Source data:
━━━━━━
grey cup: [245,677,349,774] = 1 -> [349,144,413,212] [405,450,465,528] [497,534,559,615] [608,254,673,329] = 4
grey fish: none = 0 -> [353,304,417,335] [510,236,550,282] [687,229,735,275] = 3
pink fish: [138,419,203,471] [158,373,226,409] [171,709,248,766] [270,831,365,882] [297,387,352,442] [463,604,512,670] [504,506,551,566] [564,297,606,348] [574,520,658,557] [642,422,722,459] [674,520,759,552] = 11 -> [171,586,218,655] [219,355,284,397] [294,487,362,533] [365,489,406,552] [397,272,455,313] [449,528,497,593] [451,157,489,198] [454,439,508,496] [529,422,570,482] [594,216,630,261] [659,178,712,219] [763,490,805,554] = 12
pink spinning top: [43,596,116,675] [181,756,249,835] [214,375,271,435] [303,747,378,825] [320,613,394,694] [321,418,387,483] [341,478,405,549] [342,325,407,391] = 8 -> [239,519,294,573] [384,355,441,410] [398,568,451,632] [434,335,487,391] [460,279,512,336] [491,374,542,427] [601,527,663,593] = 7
━━━━━━
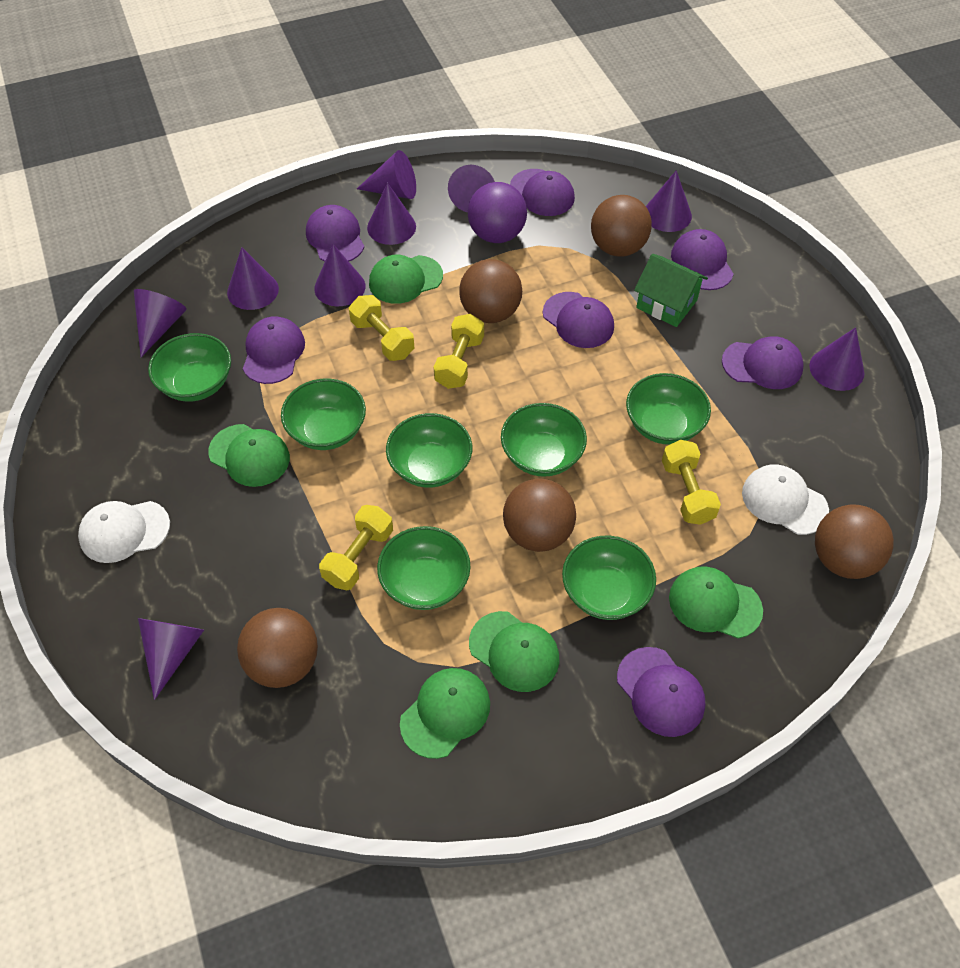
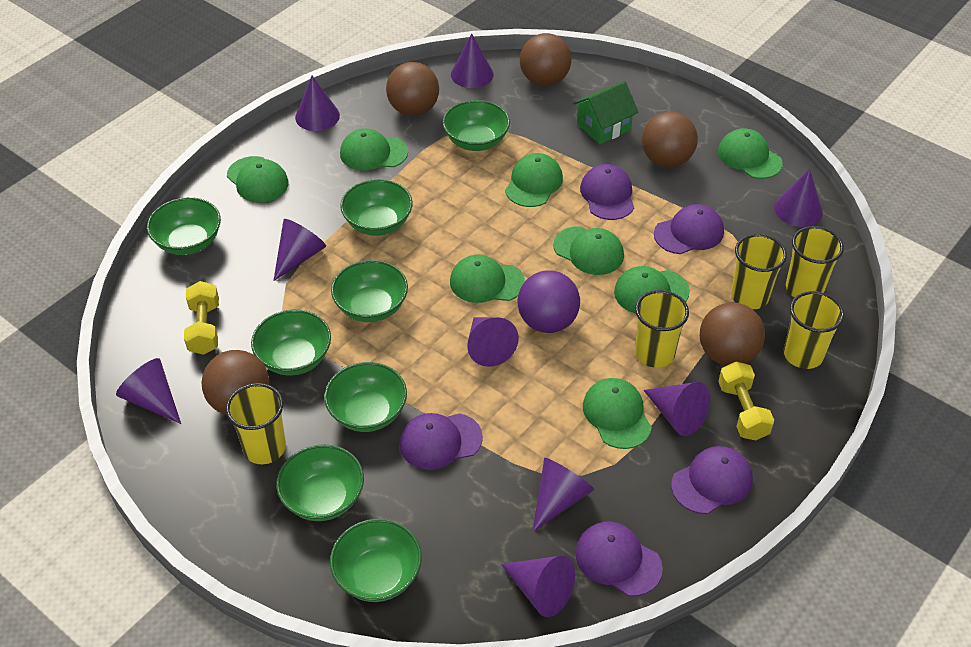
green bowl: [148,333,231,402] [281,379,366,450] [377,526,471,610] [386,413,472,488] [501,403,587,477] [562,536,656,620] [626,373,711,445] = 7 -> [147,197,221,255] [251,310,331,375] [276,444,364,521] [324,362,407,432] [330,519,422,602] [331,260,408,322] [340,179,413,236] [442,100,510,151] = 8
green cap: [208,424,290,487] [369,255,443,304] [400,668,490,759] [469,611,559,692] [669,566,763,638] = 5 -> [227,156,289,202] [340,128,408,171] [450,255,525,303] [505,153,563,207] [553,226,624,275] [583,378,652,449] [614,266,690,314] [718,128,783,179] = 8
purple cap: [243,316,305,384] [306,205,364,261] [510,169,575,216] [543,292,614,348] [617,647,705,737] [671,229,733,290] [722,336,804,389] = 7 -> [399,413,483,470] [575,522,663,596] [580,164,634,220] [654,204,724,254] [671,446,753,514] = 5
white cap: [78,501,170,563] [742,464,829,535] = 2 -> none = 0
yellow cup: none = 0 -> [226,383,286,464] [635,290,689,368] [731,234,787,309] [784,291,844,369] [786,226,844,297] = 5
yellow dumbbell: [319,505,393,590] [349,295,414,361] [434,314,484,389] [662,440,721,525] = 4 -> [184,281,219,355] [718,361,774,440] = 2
━━━━━━
Which lines above run from the one containing "grey cup: [245,677,349,774]" down to the one containing "pink fish: [138,419,203,471]"? Repeat exactly those, both ends included, and nothing else.

grey cup: [245,677,349,774] = 1 -> [349,144,413,212] [405,450,465,528] [497,534,559,615] [608,254,673,329] = 4
grey fish: none = 0 -> [353,304,417,335] [510,236,550,282] [687,229,735,275] = 3
pink fish: [138,419,203,471] [158,373,226,409] [171,709,248,766] [270,831,365,882] [297,387,352,442] [463,604,512,670] [504,506,551,566] [564,297,606,348] [574,520,658,557] [642,422,722,459] [674,520,759,552] = 11 -> [171,586,218,655] [219,355,284,397] [294,487,362,533] [365,489,406,552] [397,272,455,313] [449,528,497,593] [451,157,489,198] [454,439,508,496] [529,422,570,482] [594,216,630,261] [659,178,712,219] [763,490,805,554] = 12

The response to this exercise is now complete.